> _YOUR GOAL_:
Copy out the items word for word, starting with the first line and going on through the line that contains "black semicircle: moved 11", including that line.

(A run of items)
▼

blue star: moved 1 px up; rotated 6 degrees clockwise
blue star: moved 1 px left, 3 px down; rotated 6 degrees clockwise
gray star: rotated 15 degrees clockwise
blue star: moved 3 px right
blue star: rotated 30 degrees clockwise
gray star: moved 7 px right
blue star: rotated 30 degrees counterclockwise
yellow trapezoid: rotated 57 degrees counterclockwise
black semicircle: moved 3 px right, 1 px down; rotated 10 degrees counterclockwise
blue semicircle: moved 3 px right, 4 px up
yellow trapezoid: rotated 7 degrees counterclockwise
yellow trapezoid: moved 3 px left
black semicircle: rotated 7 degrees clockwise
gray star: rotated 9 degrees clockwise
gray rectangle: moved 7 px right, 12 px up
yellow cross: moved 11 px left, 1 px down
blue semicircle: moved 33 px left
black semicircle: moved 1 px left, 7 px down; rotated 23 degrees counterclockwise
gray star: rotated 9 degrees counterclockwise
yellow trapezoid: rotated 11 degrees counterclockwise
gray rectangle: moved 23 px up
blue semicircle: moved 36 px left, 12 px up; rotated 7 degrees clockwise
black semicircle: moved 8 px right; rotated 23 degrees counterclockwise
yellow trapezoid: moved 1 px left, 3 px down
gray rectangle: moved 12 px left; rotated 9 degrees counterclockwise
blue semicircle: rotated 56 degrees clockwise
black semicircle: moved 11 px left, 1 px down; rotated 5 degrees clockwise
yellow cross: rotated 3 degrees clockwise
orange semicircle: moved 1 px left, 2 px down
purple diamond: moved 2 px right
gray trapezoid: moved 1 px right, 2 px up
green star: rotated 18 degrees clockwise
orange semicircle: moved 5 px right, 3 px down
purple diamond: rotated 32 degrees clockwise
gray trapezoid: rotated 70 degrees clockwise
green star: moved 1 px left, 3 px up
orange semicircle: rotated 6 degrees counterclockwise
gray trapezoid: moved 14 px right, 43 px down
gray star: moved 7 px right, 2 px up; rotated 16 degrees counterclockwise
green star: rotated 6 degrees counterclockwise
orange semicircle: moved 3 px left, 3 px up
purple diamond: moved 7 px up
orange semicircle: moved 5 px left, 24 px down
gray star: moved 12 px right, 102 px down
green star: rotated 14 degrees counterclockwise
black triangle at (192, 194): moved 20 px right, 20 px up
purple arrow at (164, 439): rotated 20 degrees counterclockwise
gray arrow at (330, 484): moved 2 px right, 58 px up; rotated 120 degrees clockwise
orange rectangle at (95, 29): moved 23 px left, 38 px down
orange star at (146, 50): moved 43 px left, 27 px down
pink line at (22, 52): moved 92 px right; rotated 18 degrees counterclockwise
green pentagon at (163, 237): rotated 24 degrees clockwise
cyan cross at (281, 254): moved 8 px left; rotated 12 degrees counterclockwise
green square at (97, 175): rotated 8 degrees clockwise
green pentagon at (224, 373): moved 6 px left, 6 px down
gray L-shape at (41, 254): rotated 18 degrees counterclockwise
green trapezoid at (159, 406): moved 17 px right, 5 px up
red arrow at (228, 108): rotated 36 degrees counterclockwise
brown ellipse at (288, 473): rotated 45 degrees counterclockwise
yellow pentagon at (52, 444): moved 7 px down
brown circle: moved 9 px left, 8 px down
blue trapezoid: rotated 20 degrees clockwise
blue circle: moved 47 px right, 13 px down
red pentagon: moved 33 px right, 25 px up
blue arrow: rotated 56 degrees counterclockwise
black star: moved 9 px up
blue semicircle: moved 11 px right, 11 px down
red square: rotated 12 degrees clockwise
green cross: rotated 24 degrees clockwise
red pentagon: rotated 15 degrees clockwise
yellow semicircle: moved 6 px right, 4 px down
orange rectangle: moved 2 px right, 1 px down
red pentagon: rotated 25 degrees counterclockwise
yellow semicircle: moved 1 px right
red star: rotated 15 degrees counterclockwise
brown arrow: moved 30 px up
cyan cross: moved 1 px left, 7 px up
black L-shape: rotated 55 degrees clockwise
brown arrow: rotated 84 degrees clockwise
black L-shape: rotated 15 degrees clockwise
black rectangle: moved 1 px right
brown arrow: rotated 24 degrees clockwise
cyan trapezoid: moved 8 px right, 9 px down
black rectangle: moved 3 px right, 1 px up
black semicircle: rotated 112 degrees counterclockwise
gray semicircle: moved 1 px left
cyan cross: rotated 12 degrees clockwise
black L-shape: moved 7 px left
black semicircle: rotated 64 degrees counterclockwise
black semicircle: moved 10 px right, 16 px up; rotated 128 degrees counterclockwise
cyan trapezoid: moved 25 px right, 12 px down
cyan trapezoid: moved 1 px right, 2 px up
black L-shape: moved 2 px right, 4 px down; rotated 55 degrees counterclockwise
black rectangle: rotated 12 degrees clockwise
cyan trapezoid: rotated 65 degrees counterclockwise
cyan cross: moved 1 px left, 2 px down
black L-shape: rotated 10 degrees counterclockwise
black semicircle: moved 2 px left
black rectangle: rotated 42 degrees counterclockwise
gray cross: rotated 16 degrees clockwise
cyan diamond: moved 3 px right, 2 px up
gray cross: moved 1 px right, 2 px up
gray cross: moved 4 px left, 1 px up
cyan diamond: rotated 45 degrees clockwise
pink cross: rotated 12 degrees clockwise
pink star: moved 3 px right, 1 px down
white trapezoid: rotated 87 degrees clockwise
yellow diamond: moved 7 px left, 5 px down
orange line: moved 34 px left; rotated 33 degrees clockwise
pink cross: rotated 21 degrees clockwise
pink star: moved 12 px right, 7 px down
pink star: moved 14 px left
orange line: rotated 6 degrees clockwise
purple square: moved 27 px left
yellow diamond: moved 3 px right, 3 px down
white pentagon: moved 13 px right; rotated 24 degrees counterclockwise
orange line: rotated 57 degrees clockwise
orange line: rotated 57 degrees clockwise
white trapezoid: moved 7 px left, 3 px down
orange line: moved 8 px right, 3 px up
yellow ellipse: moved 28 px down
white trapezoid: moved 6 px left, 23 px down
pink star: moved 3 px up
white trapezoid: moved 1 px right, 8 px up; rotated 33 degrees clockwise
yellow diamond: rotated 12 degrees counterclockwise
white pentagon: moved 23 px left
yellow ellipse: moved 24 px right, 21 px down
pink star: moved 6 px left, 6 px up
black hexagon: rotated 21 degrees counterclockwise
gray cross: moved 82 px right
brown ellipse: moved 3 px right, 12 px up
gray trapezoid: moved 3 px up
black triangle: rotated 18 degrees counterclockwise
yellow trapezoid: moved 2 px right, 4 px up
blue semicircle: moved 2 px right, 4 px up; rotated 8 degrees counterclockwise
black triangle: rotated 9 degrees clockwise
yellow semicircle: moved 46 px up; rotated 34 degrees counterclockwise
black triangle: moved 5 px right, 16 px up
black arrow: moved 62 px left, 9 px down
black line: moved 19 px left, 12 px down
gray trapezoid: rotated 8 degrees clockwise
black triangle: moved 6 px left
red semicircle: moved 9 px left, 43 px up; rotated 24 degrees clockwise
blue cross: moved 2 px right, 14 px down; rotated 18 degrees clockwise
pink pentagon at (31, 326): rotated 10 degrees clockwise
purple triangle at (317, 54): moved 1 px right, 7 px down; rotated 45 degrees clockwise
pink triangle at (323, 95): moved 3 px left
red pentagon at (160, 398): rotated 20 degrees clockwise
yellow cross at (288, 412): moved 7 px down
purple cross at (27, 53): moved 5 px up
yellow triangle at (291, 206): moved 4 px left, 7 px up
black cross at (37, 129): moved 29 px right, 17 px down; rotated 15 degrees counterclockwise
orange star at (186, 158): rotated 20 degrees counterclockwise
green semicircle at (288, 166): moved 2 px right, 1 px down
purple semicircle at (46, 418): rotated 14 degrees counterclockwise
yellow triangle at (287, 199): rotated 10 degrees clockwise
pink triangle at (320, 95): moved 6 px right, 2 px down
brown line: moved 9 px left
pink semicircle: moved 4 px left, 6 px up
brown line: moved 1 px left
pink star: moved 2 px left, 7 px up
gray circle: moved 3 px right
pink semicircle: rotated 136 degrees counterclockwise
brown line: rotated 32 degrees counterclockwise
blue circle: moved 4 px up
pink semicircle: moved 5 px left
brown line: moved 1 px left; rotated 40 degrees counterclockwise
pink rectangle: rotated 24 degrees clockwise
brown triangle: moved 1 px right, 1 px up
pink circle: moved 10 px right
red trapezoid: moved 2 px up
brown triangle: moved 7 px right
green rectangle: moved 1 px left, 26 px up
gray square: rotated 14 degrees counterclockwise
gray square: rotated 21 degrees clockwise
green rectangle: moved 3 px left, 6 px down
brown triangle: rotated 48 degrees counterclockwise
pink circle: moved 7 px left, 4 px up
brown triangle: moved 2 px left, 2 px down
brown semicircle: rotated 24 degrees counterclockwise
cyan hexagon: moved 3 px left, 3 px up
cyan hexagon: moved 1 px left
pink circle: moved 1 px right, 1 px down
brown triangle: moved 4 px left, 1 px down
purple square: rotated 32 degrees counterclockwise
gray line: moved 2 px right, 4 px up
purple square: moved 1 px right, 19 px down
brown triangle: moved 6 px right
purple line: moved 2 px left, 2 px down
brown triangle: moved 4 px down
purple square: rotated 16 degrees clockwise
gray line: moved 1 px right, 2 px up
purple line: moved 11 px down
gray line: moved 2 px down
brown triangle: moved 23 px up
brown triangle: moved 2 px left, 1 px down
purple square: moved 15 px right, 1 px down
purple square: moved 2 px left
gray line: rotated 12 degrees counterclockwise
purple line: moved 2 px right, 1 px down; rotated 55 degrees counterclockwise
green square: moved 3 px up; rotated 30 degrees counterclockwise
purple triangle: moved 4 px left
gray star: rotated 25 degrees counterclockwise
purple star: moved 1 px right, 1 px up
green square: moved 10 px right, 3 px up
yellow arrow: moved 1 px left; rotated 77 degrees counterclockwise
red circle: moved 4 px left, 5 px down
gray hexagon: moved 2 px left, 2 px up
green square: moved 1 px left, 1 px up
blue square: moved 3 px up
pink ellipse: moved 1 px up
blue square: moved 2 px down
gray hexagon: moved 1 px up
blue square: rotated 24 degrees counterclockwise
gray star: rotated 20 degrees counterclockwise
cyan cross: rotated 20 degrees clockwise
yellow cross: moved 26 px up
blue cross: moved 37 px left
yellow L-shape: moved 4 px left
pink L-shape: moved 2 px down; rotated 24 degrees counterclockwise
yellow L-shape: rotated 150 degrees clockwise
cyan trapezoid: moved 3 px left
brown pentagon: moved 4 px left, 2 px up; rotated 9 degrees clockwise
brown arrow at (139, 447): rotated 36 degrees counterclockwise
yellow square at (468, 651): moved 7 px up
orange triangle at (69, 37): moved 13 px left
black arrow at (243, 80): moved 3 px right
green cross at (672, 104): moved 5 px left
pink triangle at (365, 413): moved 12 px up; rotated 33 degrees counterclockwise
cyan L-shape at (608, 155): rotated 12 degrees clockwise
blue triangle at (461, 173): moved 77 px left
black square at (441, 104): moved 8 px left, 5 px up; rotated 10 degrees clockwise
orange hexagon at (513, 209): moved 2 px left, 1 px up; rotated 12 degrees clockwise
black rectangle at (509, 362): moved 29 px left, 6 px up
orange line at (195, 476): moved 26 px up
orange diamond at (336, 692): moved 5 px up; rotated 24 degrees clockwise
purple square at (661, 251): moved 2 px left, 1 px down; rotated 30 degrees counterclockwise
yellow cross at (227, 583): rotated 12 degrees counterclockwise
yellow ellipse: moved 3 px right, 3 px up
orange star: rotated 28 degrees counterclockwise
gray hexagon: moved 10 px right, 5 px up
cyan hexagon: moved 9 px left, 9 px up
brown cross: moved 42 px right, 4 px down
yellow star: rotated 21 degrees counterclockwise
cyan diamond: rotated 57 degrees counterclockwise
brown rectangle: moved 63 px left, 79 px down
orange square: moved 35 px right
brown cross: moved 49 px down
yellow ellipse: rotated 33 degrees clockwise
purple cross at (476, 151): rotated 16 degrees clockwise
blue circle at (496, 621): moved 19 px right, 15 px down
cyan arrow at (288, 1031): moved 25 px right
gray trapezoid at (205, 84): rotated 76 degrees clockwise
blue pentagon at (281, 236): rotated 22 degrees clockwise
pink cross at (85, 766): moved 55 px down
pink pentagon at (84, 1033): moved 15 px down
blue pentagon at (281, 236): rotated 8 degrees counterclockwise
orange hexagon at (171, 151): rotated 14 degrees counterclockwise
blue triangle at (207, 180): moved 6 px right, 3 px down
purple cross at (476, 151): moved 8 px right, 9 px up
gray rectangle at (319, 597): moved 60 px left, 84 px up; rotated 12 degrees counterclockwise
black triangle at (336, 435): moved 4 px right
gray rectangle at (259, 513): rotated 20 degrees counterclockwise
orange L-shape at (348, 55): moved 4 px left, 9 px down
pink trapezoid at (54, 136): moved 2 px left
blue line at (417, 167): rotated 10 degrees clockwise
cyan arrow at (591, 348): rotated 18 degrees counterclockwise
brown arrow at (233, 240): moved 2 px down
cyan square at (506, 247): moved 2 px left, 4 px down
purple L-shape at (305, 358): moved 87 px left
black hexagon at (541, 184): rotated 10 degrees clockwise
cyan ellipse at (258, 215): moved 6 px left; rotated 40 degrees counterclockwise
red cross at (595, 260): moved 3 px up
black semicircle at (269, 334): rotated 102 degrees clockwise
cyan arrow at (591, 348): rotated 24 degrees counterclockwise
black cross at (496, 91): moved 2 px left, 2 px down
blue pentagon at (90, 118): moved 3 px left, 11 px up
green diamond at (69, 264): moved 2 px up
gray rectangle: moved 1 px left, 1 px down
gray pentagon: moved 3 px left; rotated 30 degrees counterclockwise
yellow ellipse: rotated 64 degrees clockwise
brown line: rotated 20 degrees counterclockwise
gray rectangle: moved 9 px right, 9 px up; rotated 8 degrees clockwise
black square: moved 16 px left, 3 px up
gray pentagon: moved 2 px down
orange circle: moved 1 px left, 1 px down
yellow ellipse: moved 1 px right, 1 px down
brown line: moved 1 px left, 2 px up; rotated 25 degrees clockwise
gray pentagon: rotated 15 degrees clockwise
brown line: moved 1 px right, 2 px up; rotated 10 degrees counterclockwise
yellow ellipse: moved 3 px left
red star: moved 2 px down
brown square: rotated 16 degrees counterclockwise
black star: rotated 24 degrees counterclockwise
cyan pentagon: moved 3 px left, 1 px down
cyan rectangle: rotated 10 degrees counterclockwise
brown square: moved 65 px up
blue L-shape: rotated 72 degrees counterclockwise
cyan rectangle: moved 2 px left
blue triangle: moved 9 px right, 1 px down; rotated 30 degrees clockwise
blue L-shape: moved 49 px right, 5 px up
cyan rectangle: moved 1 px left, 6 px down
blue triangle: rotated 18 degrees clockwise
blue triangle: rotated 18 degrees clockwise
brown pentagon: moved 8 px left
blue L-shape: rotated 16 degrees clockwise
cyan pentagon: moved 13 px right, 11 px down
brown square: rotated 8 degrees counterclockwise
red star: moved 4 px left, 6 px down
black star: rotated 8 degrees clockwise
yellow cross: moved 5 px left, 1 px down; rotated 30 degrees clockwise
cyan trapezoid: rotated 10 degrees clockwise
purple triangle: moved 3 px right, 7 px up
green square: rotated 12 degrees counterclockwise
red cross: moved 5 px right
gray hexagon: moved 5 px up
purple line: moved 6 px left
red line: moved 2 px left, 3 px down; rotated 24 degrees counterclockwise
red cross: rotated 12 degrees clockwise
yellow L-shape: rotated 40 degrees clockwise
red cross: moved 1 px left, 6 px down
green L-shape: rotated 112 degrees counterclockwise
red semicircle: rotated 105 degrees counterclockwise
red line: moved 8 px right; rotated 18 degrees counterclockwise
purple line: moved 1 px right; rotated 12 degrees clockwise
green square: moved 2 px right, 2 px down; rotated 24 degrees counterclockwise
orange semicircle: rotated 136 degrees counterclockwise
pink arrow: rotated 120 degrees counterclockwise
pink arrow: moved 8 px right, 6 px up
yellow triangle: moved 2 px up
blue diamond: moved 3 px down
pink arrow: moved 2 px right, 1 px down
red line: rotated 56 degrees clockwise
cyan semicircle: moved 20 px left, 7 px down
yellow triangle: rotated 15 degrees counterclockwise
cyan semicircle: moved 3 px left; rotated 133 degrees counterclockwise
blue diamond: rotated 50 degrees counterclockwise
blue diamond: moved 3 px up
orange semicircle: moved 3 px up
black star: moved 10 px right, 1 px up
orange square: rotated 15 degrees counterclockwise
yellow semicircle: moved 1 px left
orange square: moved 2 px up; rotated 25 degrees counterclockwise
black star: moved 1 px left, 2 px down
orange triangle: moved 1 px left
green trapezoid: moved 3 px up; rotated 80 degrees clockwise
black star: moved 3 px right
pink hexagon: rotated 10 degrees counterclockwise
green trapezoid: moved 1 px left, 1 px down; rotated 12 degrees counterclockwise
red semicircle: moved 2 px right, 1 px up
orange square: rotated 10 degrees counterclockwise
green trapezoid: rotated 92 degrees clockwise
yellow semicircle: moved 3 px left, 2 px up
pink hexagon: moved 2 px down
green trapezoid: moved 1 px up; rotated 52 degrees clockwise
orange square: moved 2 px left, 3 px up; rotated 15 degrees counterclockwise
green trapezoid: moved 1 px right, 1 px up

▲

> _RESPONSE TO THIS TASK_:
blue star: moved 1 px up; rotated 6 degrees clockwise
blue star: moved 1 px left, 3 px down; rotated 6 degrees clockwise
gray star: rotated 15 degrees clockwise
blue star: moved 3 px right
blue star: rotated 30 degrees clockwise
gray star: moved 7 px right
blue star: rotated 30 degrees counterclockwise
yellow trapezoid: rotated 57 degrees counterclockwise
black semicircle: moved 3 px right, 1 px down; rotated 10 degrees counterclockwise
blue semicircle: moved 3 px right, 4 px up
yellow trapezoid: rotated 7 degrees counterclockwise
yellow trapezoid: moved 3 px left
black semicircle: rotated 7 degrees clockwise
gray star: rotated 9 degrees clockwise
gray rectangle: moved 7 px right, 12 px up
yellow cross: moved 11 px left, 1 px down
blue semicircle: moved 33 px left
black semicircle: moved 1 px left, 7 px down; rotated 23 degrees counterclockwise
gray star: rotated 9 degrees counterclockwise
yellow trapezoid: rotated 11 degrees counterclockwise
gray rectangle: moved 23 px up
blue semicircle: moved 36 px left, 12 px up; rotated 7 degrees clockwise
black semicircle: moved 8 px right; rotated 23 degrees counterclockwise
yellow trapezoid: moved 1 px left, 3 px down
gray rectangle: moved 12 px left; rotated 9 degrees counterclockwise
blue semicircle: rotated 56 degrees clockwise
black semicircle: moved 11 px left, 1 px down; rotated 5 degrees clockwise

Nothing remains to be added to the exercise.